WHAT YOU HAVE TO DO:
Update the rows below by changing each "rotated" to "turned" and keeping everything else as it is. Leave the picture lines out of your answer.

** begin DATA SHOWN **

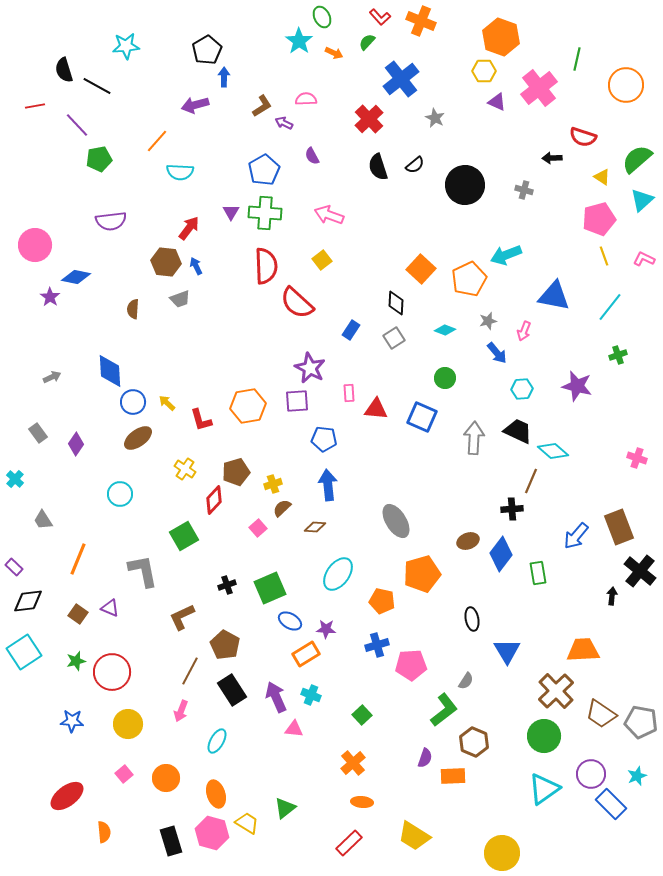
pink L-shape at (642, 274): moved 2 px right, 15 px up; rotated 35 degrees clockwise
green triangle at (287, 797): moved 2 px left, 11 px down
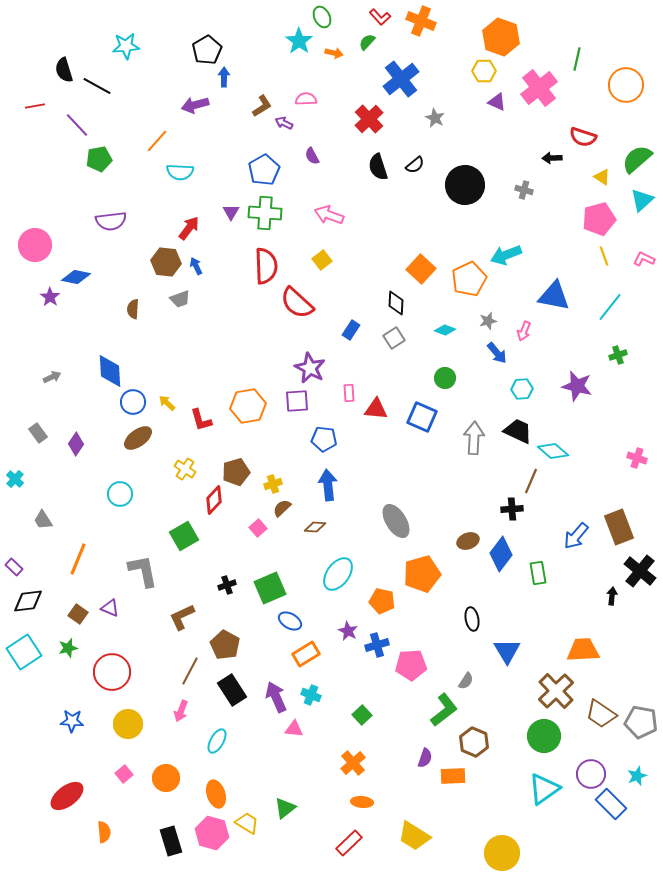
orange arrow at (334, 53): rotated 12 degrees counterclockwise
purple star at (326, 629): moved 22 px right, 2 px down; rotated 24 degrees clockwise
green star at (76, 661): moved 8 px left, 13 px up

** end DATA SHOWN **

WRITTEN SOLUTION:
pink L-shape at (642, 274): moved 2 px right, 15 px up; turned 35 degrees clockwise
green triangle at (287, 797): moved 2 px left, 11 px down
orange arrow at (334, 53): turned 12 degrees counterclockwise
purple star at (326, 629): moved 22 px right, 2 px down; turned 24 degrees clockwise
green star at (76, 661): moved 8 px left, 13 px up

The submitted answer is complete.